----- TASK INPUT -----
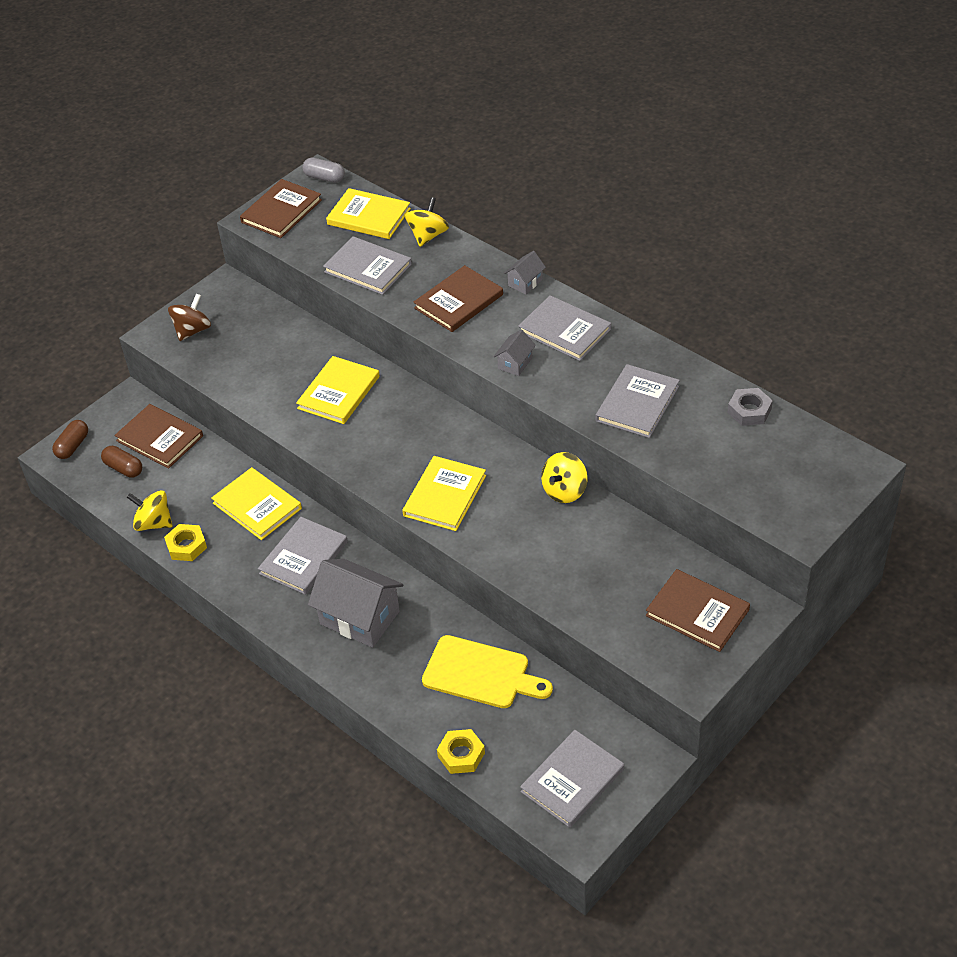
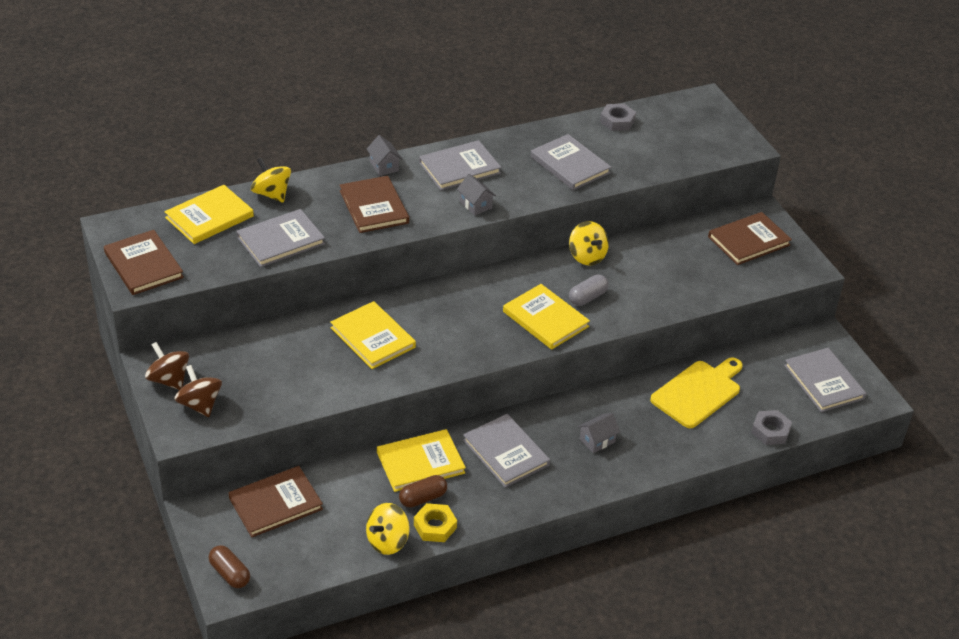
camera: 70 degrees left, 5 degrees down
(123, 468) = (295, 542): brown capsule -> brown capsule (423, 498)
(210, 301) = (169, 380): none -> brown spinning top
(324, 178) = (123, 224): grey capsule -> grey capsule (587, 297)
(360, 617) = (597, 440): grey house -> grey house, size x0.48
(461, 755) = (770, 431): yellow nut -> grey nut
-----
▶ **WHAT TO WORK ON**: Write out only those lines that fall between the one containing "(360, 617) = (597, 440): grey" and the end of the entries, the first and last included, exactly as they read.

▶ **RESPONSE**:
(360, 617) = (597, 440): grey house -> grey house, size x0.48
(461, 755) = (770, 431): yellow nut -> grey nut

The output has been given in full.